What the exercise asks
In the listing below, find each line that holds the string "removed" and copy it.
+-------+
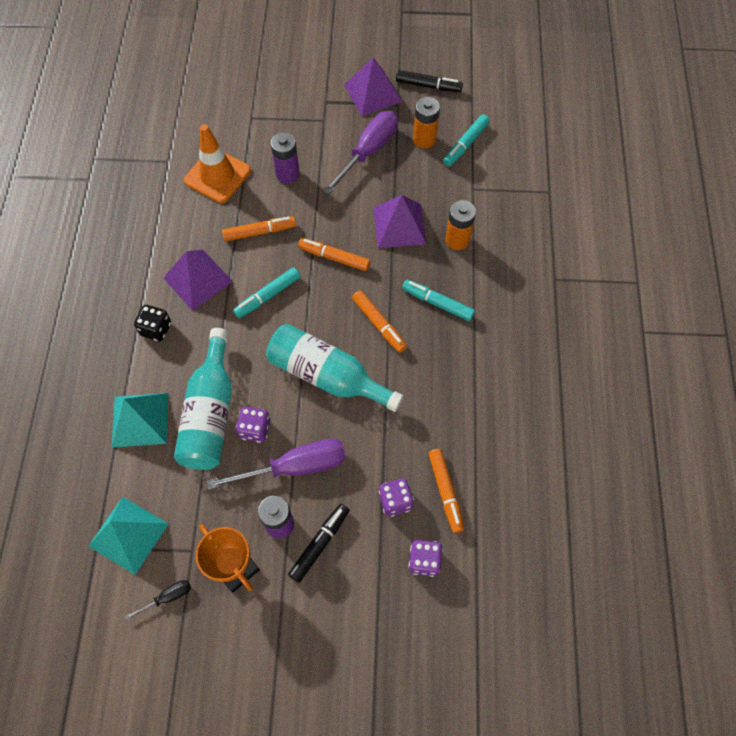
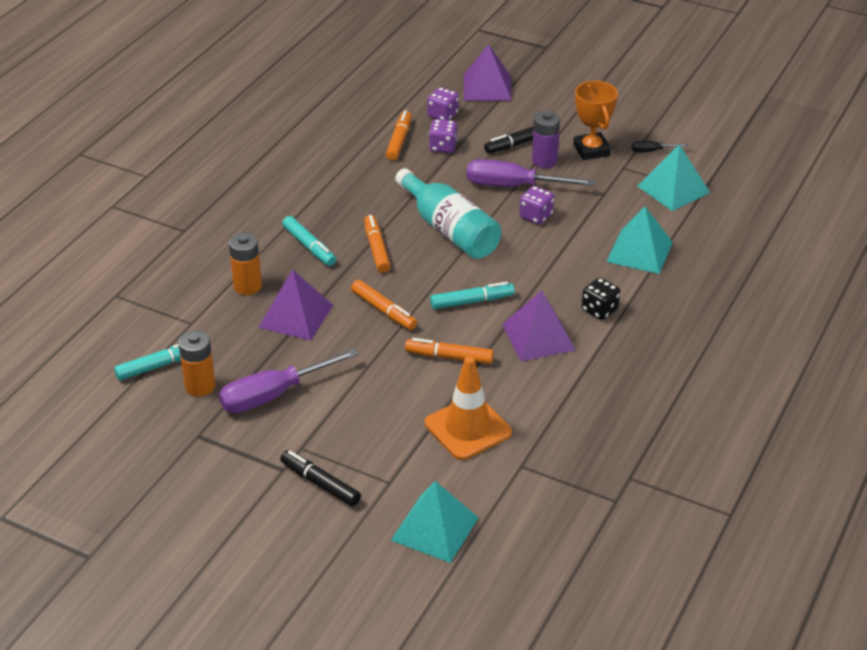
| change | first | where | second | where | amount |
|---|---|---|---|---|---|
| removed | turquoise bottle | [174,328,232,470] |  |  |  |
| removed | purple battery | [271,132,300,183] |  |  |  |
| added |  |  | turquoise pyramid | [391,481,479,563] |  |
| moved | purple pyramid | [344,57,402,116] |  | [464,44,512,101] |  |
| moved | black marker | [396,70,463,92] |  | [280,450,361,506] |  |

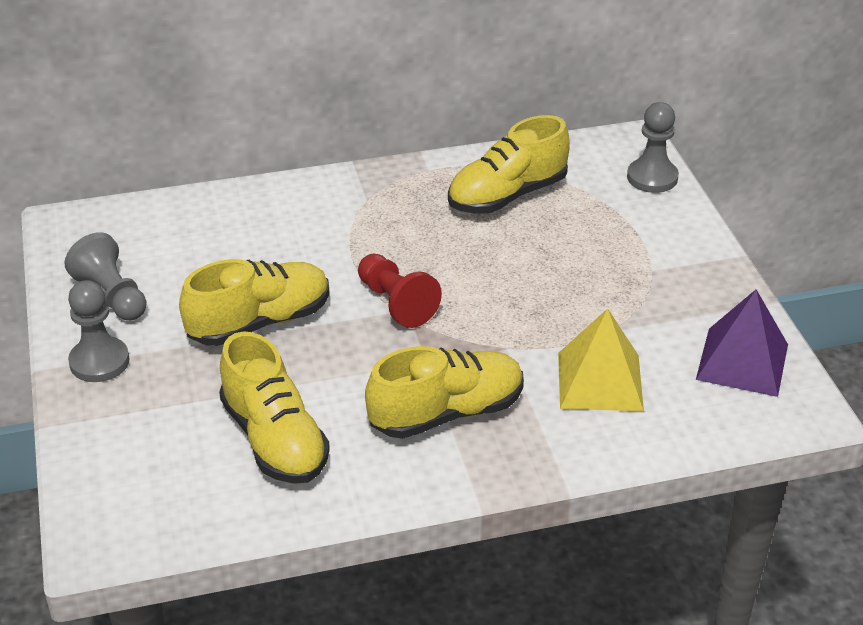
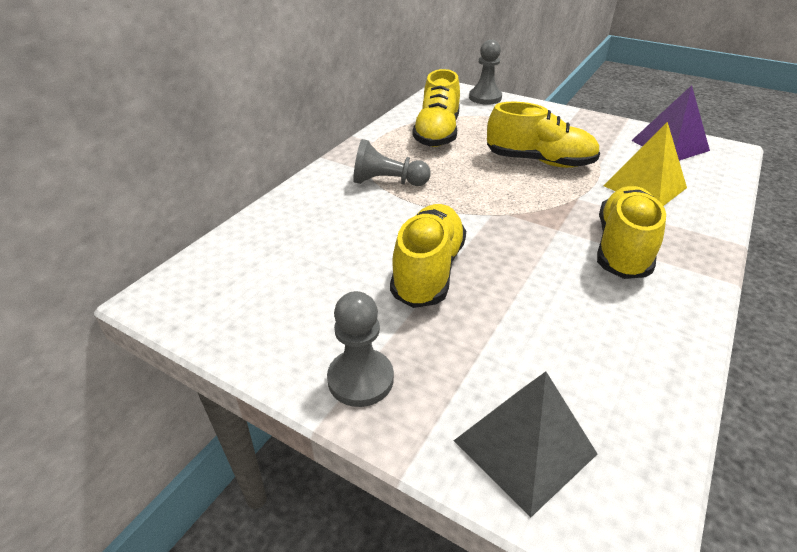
| change | first | where | second | where | amount |
|---|---|---|---|---|---|
| removed | red pawn | [358,254,442,328] |  |  |  |
| added |  |  | grey pyramid | [454,372,597,518] |  |
| moved | grey pawn | [64,232,147,320] |  | [353,139,431,186] |  |
| moved | yellow shoe | [219,331,330,484] |  | [487,102,600,168] |  |

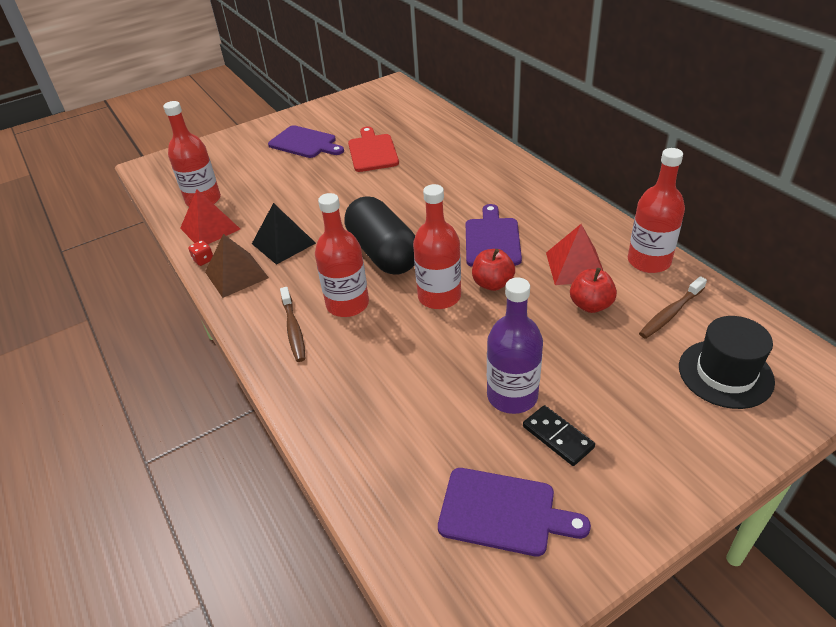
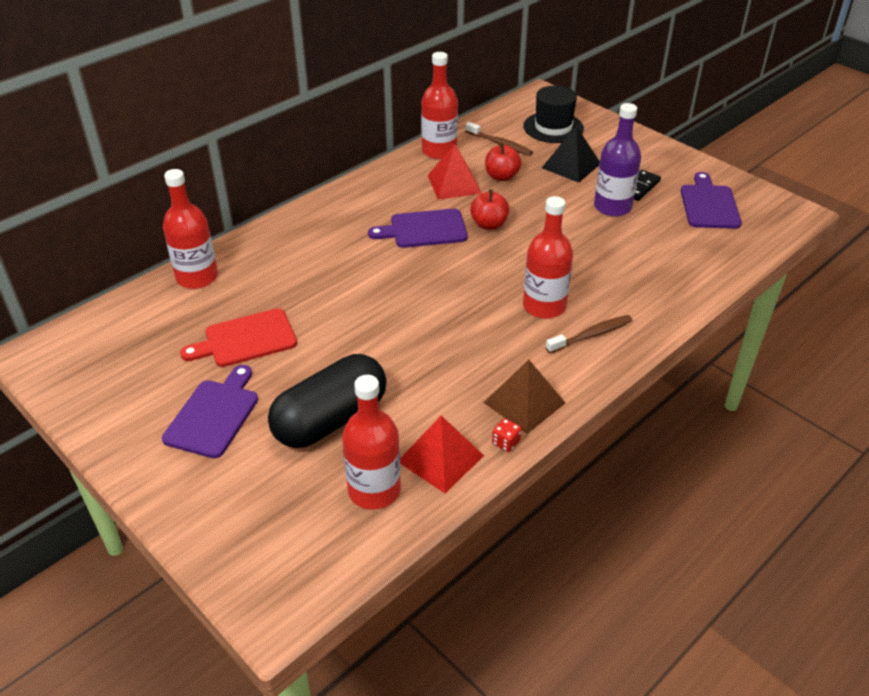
| change | first | where | second | where | amount |
|---|---|---|---|---|---|
| moved | black pyramid | [252,203,316,265] |  | [542,126,600,183] |  |
| moved | black capsule | [345,197,415,275] |  | [268,354,387,448] |  |
| moved | red bottle | [413,184,461,309] |  | [163,169,218,289] |  |

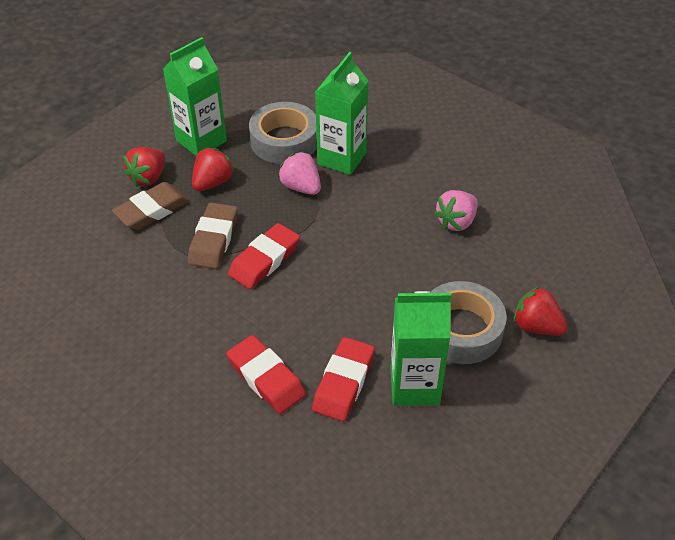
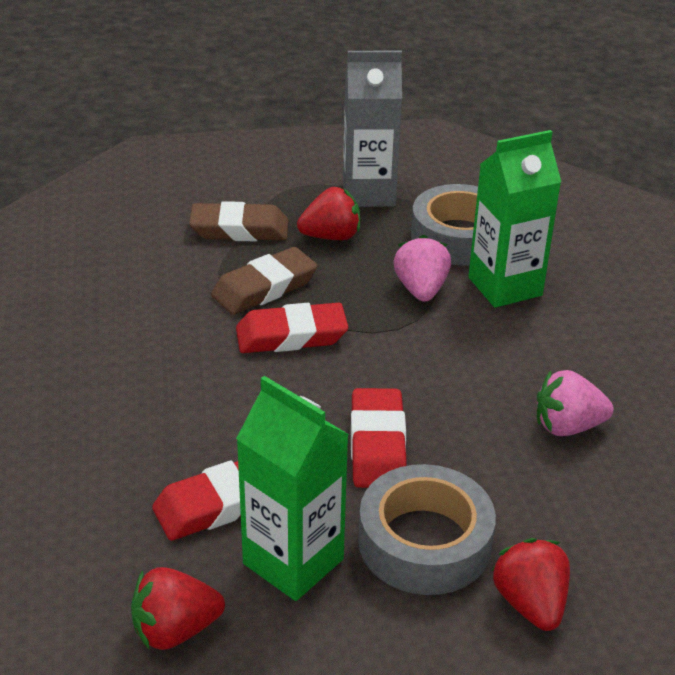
| change | first | where | second | where | amount |
|---|---|---|---|---|---|
| moved | red strawberry | [123,147,165,186] |  | [131,567,225,650] |  |
| moved | red eraser | [227,335,306,414] |  | [351,388,407,488] |  |
| recoloured | green carton | [163,37,227,156] | grey carton | [343,51,402,207] |  |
+-------+
Result of the task
| removed | turquoise bottle | [174,328,232,470] |  |  |  |
| removed | purple battery | [271,132,300,183] |  |  |  |
| removed | red pawn | [358,254,442,328] |  |  |  |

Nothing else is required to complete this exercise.